**What is required:**
Your result should be the lines holding the word "diode", copied from the entries below.

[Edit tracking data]

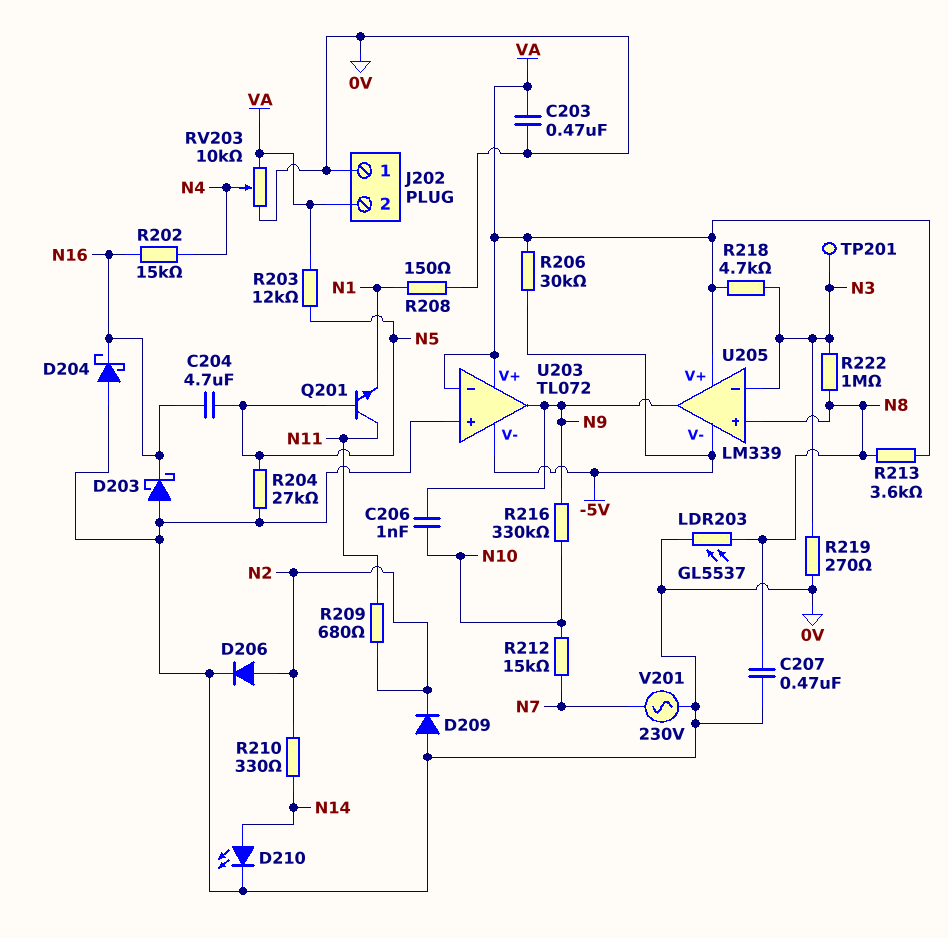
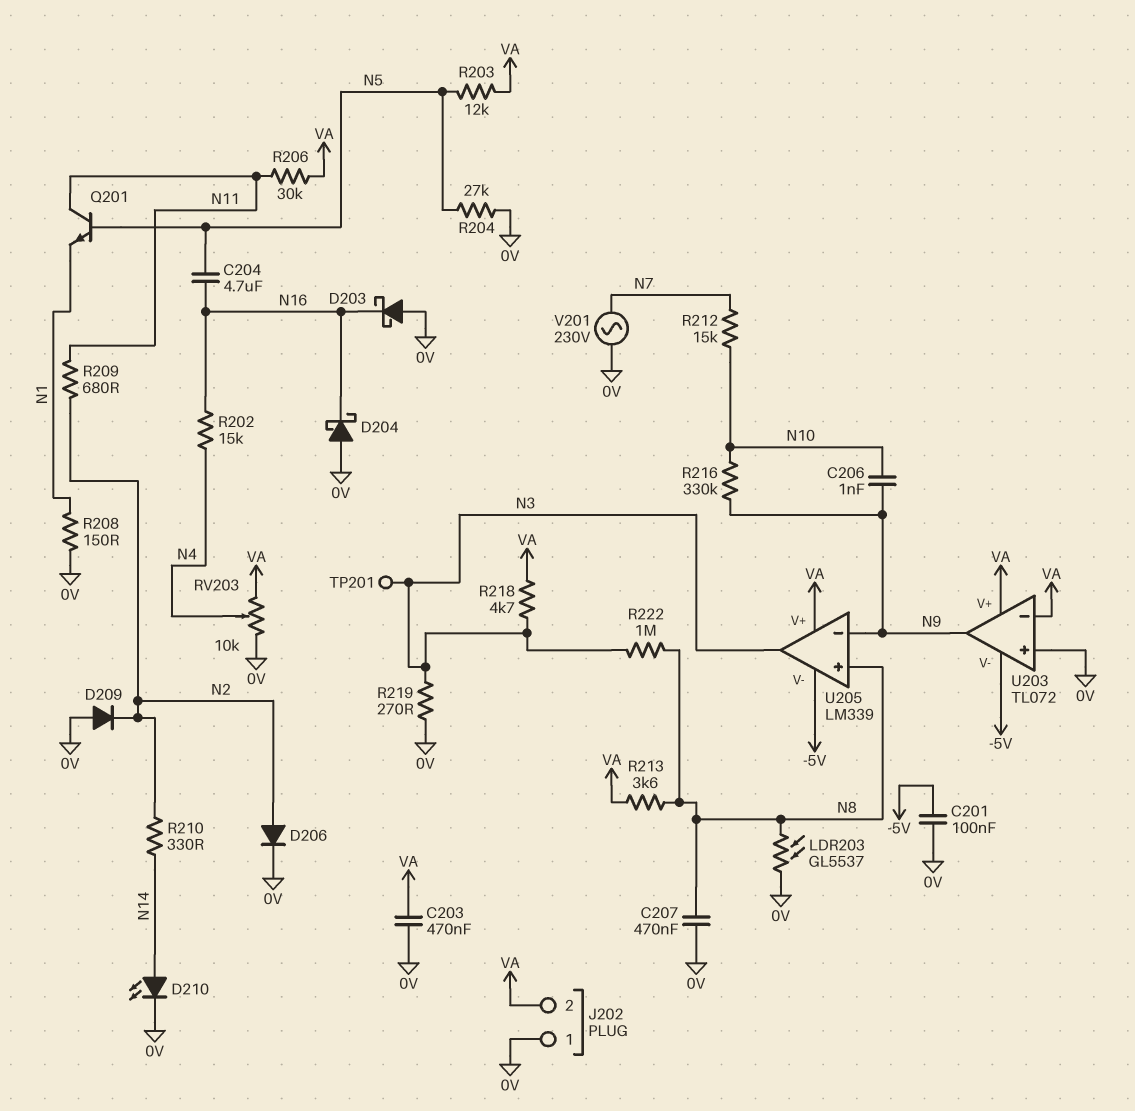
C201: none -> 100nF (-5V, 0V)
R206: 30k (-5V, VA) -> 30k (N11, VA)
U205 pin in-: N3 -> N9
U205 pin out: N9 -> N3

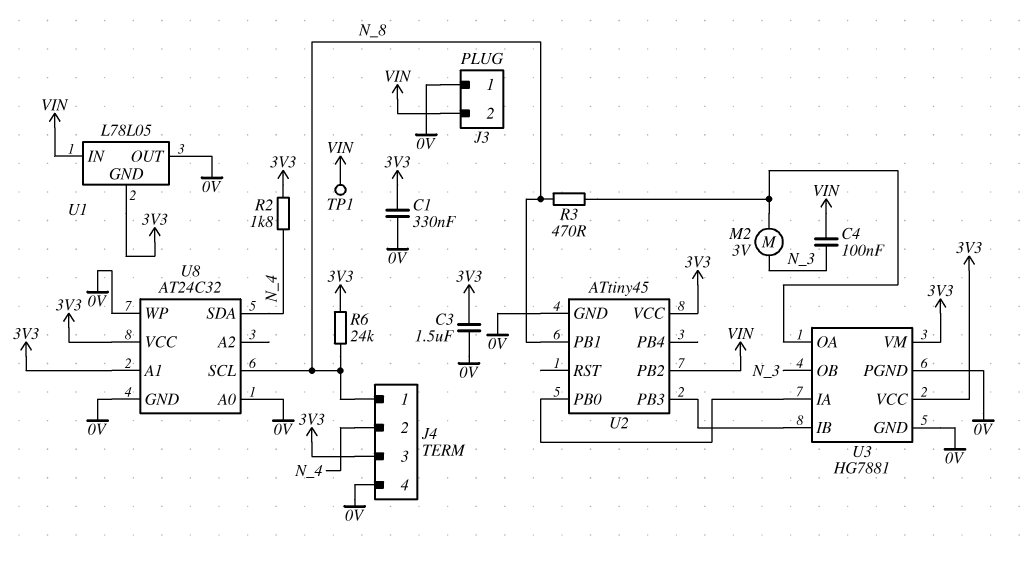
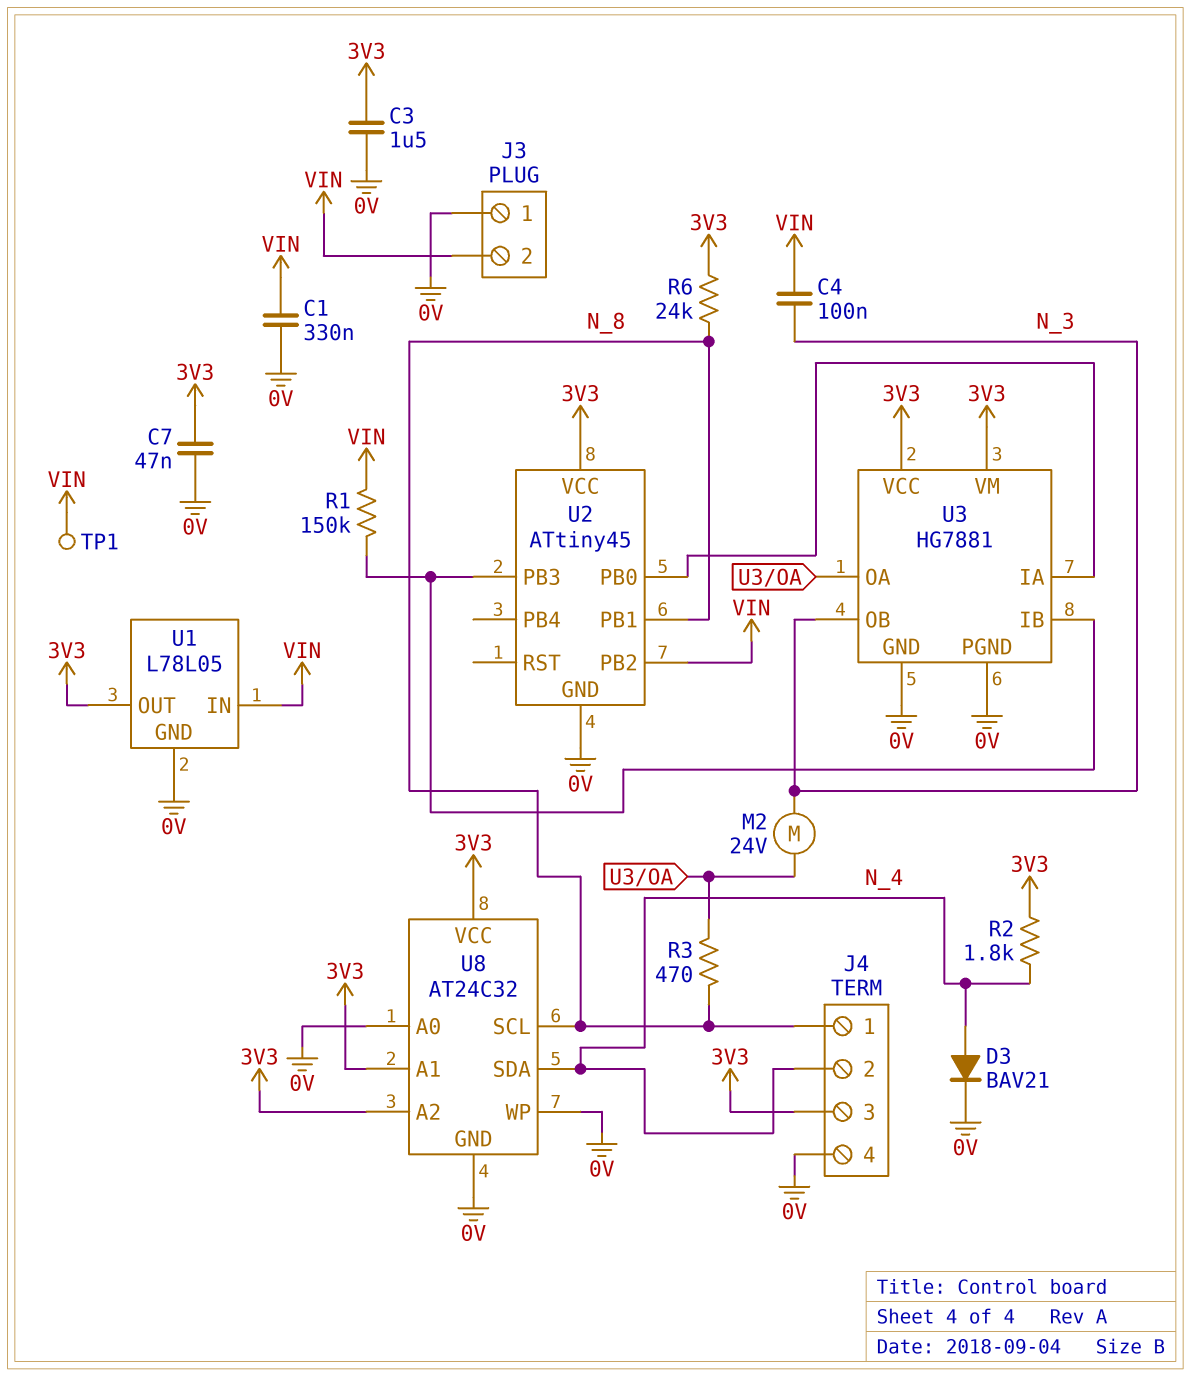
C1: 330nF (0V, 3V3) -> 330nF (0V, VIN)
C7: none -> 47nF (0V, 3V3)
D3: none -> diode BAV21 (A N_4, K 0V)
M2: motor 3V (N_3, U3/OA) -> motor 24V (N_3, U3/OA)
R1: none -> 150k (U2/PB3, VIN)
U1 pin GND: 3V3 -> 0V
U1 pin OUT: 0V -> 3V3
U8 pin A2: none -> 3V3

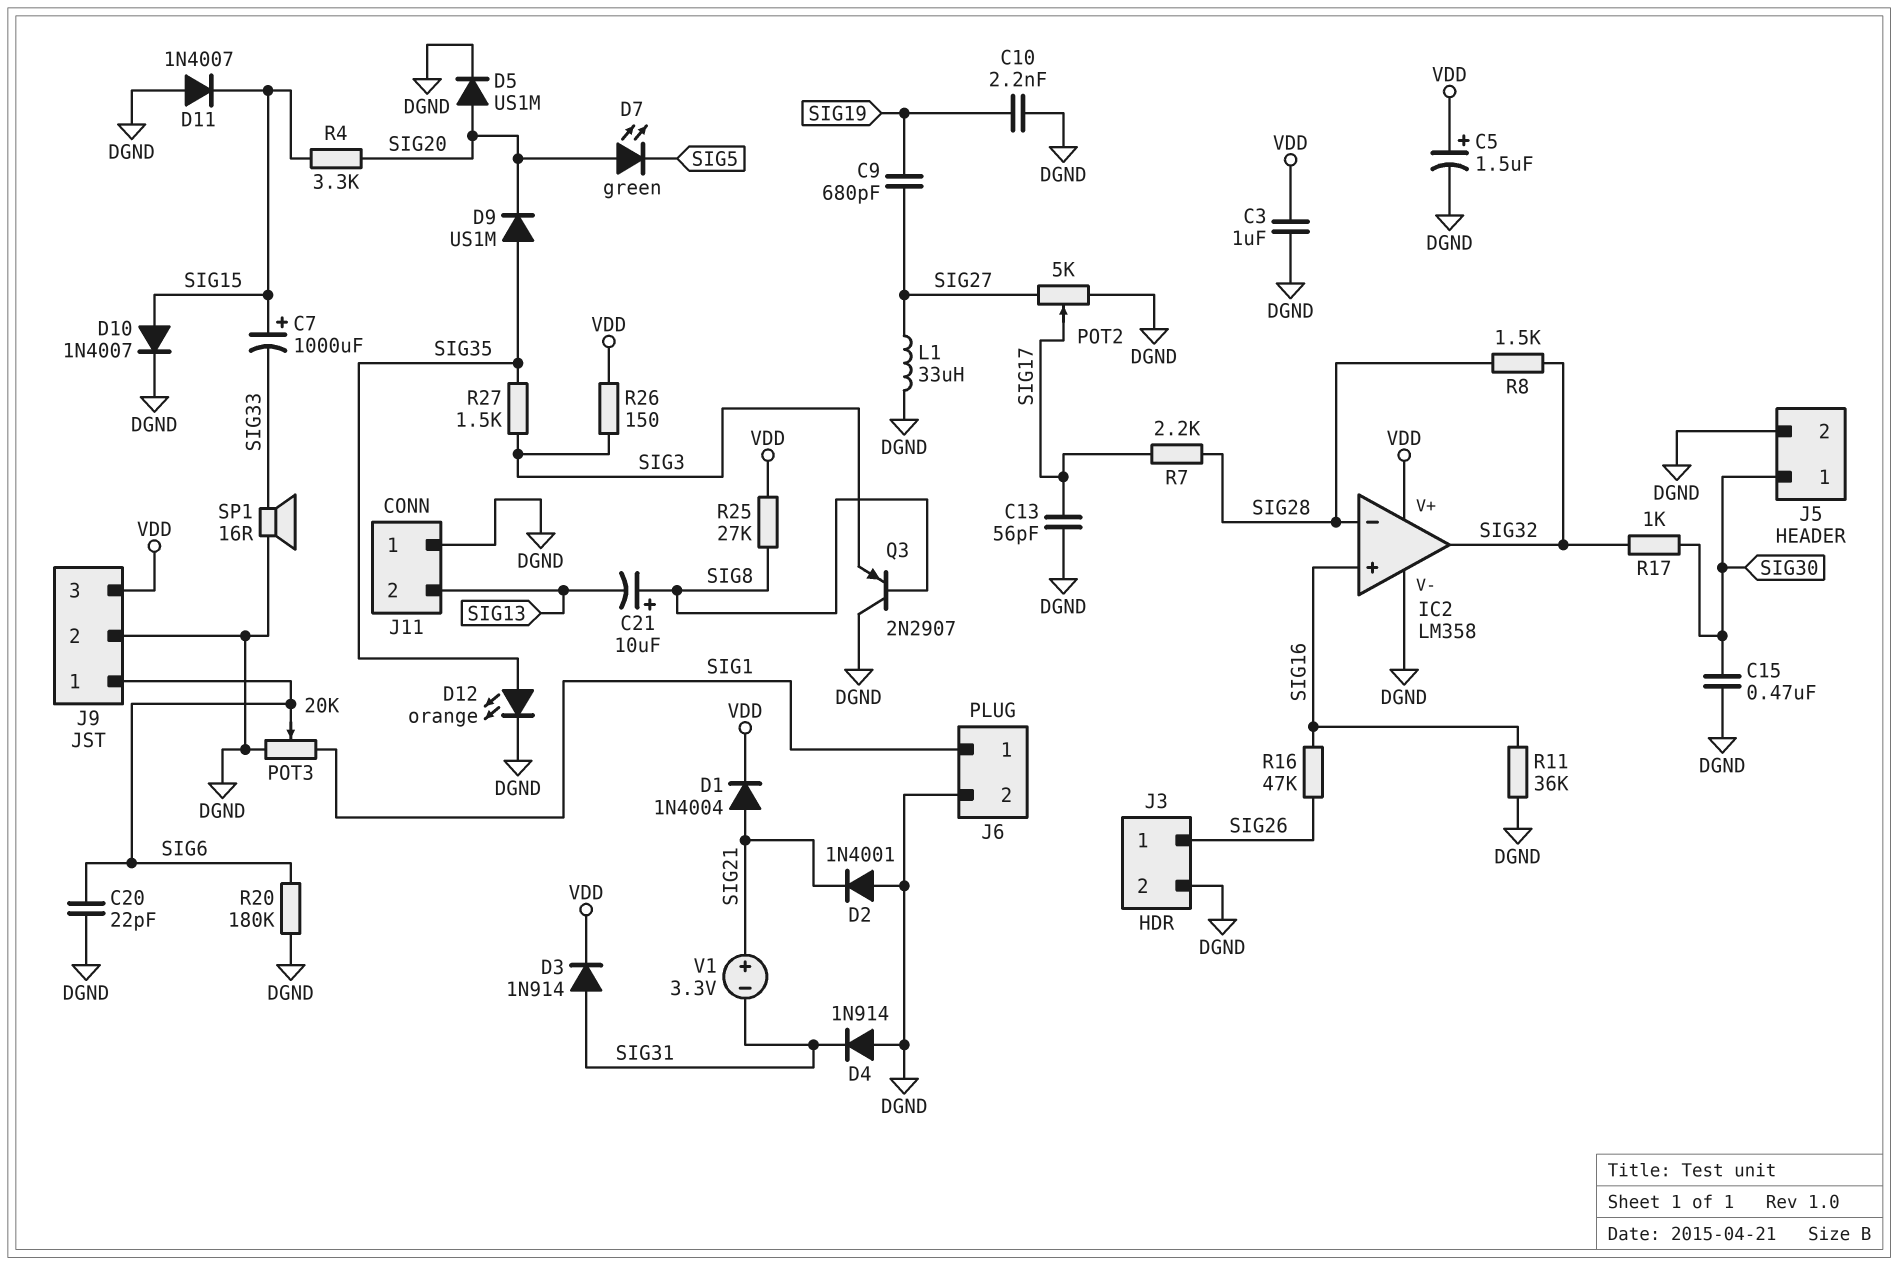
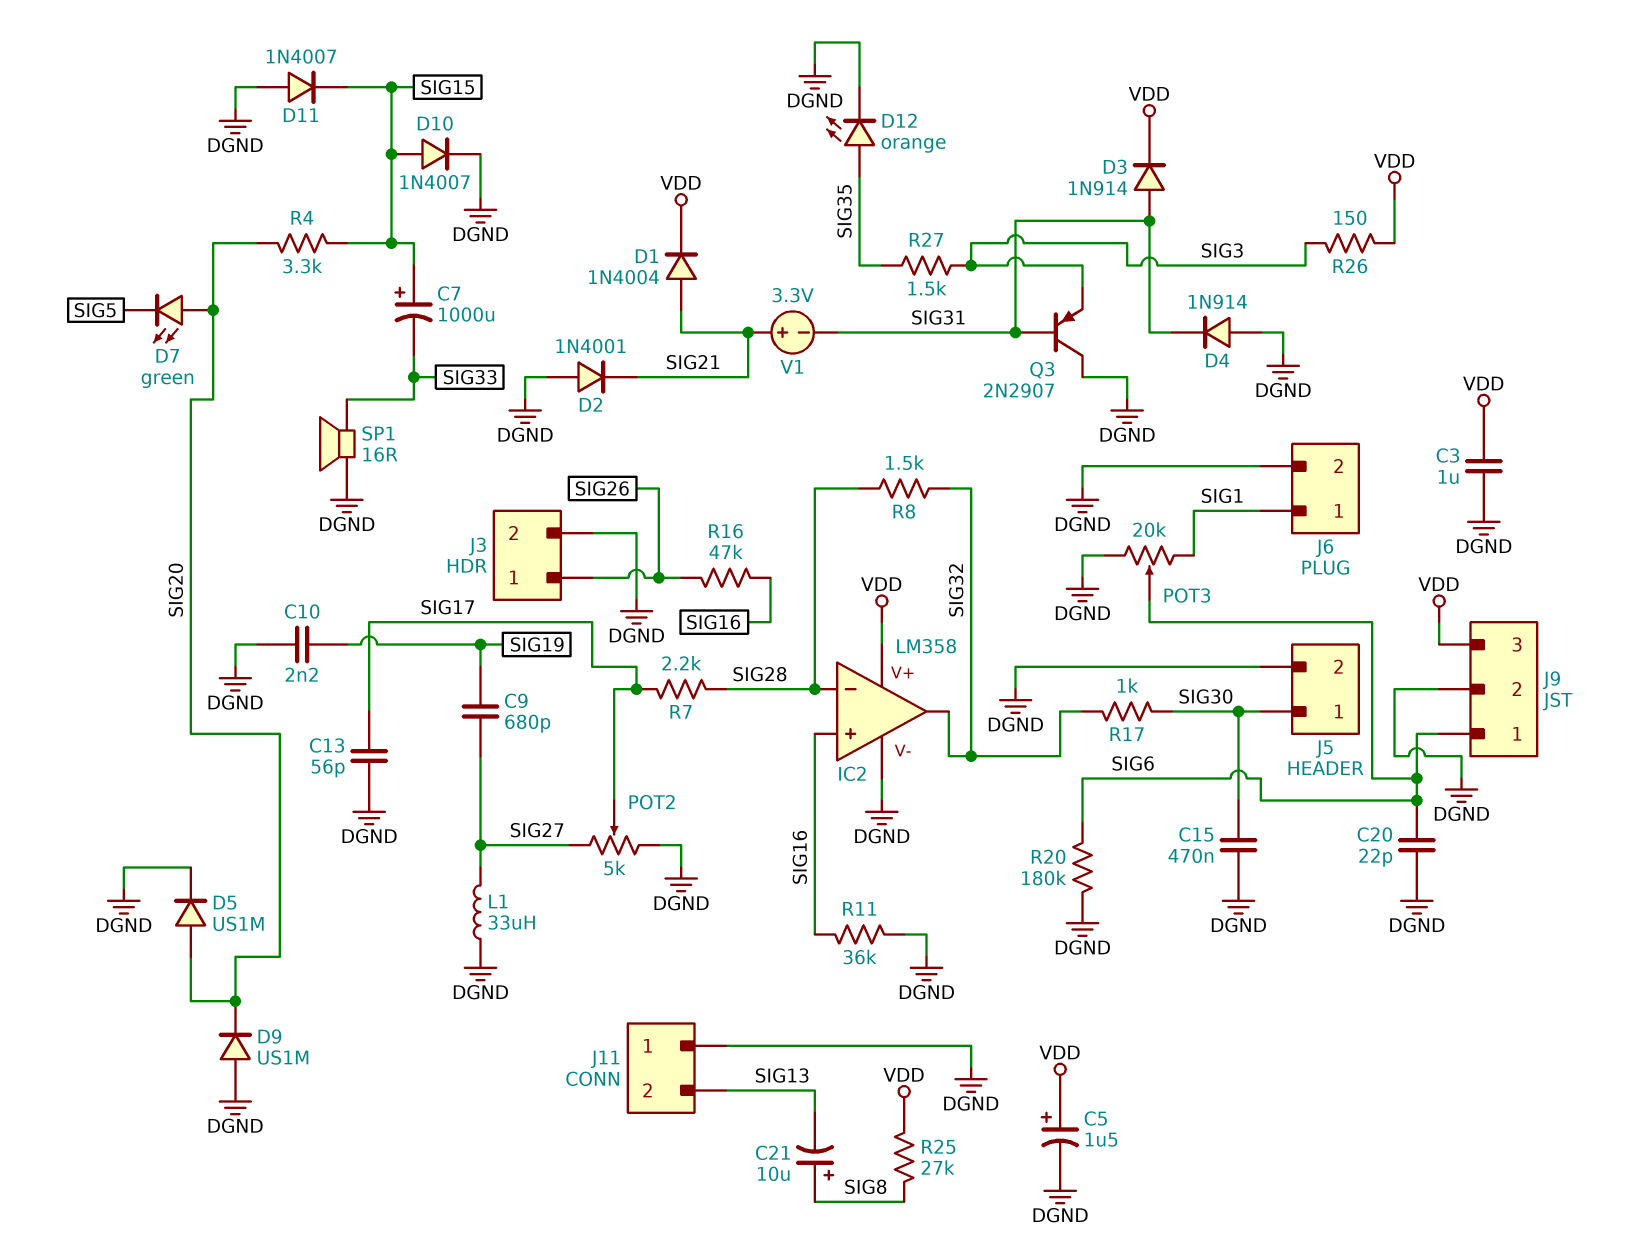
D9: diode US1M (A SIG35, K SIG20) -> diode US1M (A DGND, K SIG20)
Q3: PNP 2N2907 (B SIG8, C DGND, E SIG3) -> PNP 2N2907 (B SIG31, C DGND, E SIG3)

**Answer to the problem:**
D3: none -> diode BAV21 (A N_4, K 0V)
D9: diode US1M (A SIG35, K SIG20) -> diode US1M (A DGND, K SIG20)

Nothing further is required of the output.